:: WORK TO DO ::
Print, exactly as given, each line of the data from the line containing "See the attached" up to and including its last line.

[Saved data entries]
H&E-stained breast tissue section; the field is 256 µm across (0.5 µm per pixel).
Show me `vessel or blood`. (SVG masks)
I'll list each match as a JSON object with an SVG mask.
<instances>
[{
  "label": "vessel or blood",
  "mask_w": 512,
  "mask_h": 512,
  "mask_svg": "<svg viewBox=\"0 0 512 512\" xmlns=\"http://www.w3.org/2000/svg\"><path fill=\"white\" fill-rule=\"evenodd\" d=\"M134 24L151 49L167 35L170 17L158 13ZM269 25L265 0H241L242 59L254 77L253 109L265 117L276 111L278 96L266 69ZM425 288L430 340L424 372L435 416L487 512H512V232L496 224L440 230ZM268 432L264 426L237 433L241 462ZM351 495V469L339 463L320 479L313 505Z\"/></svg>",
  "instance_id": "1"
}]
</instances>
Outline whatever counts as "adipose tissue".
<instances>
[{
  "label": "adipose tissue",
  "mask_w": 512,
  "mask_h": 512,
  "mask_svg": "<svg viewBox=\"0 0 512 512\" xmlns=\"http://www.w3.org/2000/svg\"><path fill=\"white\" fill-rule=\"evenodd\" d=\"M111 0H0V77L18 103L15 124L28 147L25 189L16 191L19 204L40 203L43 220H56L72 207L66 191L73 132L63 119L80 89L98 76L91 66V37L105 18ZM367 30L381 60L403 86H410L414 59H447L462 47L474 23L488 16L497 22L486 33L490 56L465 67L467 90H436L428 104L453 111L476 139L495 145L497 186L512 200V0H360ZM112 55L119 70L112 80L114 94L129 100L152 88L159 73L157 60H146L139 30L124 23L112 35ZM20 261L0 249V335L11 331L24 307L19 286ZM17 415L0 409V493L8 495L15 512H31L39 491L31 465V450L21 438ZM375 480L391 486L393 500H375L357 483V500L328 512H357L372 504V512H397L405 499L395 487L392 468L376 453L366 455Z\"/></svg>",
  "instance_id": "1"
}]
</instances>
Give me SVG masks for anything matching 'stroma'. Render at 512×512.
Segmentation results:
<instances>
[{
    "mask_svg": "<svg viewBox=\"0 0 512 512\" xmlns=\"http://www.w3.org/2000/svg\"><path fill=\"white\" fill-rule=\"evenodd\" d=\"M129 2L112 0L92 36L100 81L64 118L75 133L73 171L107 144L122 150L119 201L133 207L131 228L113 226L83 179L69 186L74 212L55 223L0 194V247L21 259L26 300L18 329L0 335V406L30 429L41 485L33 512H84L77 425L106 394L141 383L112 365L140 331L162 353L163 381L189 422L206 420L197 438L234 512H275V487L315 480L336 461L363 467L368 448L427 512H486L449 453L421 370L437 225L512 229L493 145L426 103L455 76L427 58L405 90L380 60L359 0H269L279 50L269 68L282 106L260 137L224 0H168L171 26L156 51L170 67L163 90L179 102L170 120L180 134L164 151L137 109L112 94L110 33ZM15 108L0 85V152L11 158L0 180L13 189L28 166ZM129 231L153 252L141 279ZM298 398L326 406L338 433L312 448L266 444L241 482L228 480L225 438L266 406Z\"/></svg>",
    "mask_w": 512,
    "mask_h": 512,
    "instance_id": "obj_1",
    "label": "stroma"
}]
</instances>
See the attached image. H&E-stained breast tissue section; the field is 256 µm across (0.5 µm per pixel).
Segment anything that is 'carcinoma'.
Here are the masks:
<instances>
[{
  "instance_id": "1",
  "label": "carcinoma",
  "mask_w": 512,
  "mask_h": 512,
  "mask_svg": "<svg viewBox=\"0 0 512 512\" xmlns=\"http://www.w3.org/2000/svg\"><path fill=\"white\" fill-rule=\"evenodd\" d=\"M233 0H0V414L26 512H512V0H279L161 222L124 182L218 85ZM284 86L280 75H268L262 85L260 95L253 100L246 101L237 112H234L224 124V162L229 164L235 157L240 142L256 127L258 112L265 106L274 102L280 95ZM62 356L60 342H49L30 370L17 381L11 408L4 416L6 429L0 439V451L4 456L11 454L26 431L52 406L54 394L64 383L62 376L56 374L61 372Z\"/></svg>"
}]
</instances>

:: SOLUTION TO THIS PROBLEM ::
See the attached image. H&E-stained breast tissue section; the field is 256 µm across (0.5 µm per pixel).
Segment anything that is 'carcinoma'.
Here are the masks:
<instances>
[{
  "instance_id": "1",
  "label": "carcinoma",
  "mask_w": 512,
  "mask_h": 512,
  "mask_svg": "<svg viewBox=\"0 0 512 512\" xmlns=\"http://www.w3.org/2000/svg\"><path fill=\"white\" fill-rule=\"evenodd\" d=\"M233 0H0V414L26 512H512V0H279L161 222L124 182L218 85ZM284 86L280 75H268L262 85L260 95L253 100L246 101L237 112H234L224 124V162L229 164L235 157L240 142L256 127L258 112L265 106L274 102L280 95ZM62 356L60 342H49L30 370L17 381L11 408L4 416L6 429L0 439V451L4 456L11 454L26 431L52 406L54 394L64 383L62 376L56 374L61 372Z\"/></svg>"
}]
</instances>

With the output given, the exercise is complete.